--- Recorded information ---
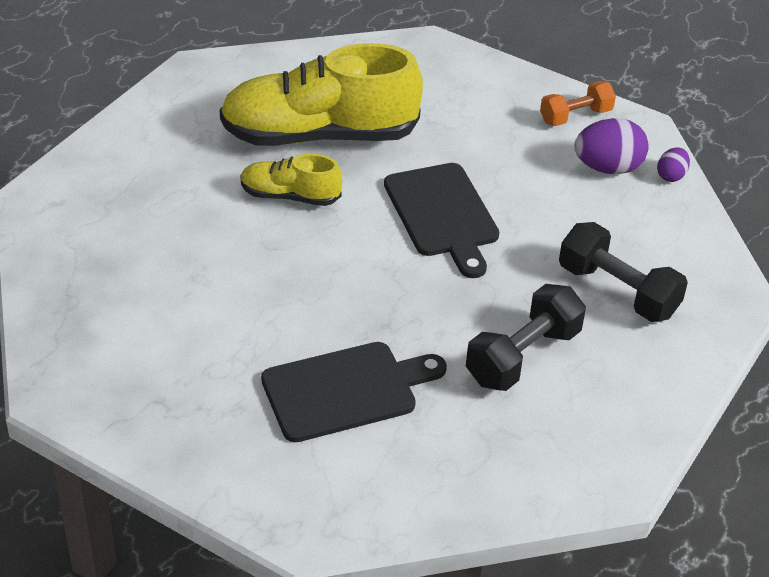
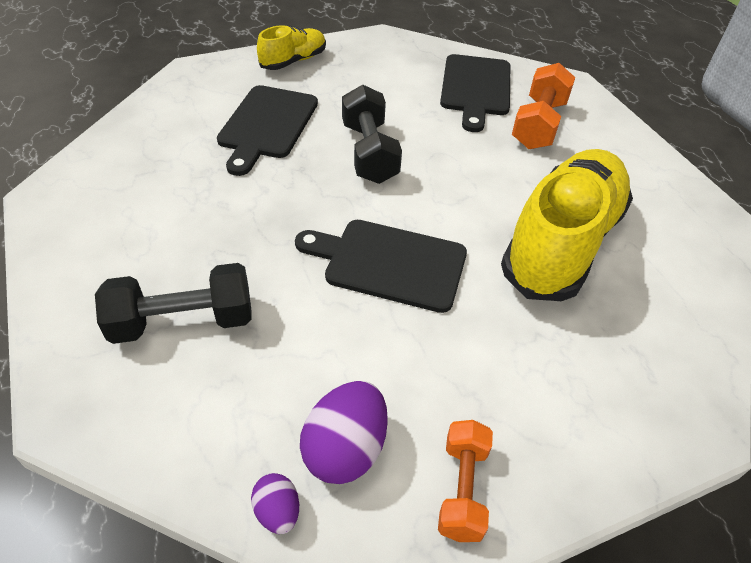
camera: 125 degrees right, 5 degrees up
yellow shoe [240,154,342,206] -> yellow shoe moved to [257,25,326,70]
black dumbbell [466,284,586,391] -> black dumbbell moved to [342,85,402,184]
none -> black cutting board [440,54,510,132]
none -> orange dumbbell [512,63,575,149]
---
--- Recorded information ---
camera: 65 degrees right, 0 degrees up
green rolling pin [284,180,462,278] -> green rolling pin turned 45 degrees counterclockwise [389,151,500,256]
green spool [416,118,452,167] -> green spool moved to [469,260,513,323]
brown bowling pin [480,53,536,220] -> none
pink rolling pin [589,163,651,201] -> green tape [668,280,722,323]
---
--- Recorded information ---
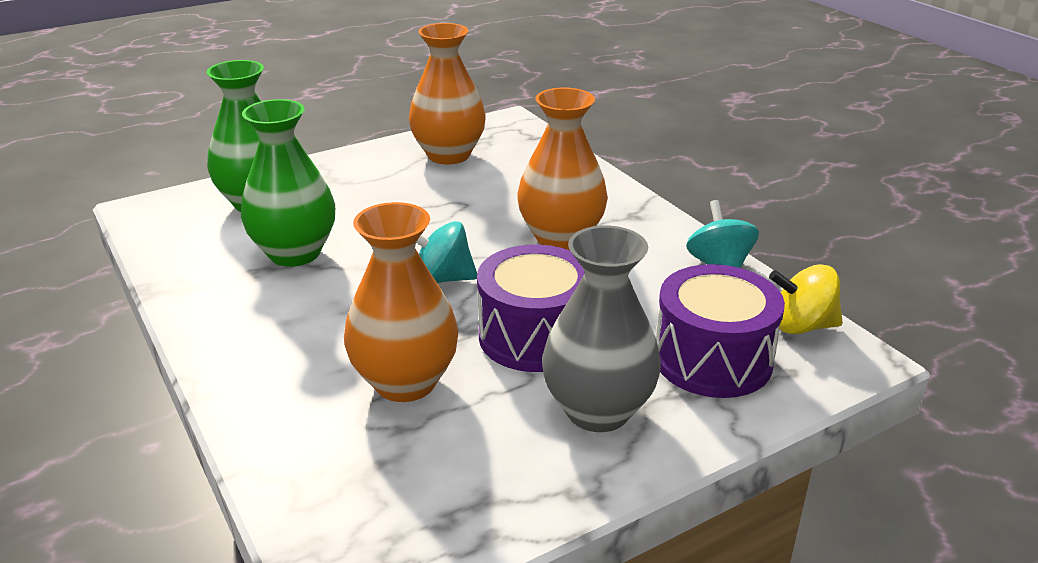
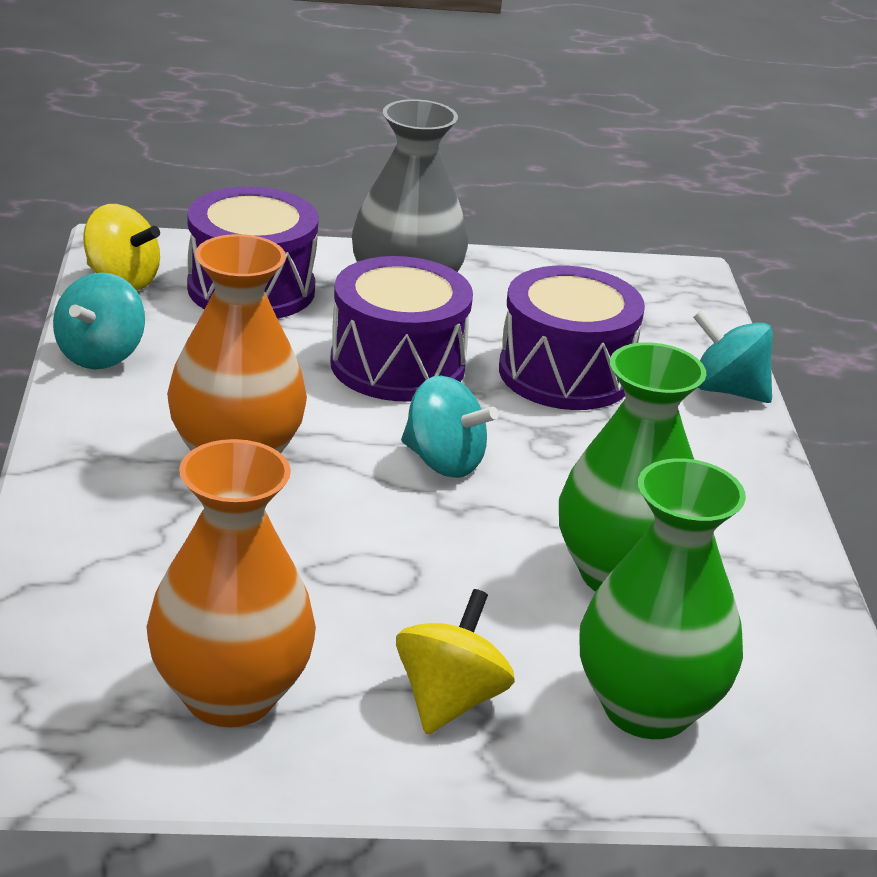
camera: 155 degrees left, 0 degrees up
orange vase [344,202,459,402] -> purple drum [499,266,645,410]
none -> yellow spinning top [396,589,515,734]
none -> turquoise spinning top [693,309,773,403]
---
▸ **Exercise prompt**:
All lines above that contain the word "degrees" are to be copied.

▸ **Output of the exercise**:
camera: 125 degrees right, 5 degrees up
camera: 65 degrees right, 0 degrees up
green rolling pin [284,180,462,278] -> green rolling pin turned 45 degrees counterclockwise [389,151,500,256]
camera: 155 degrees left, 0 degrees up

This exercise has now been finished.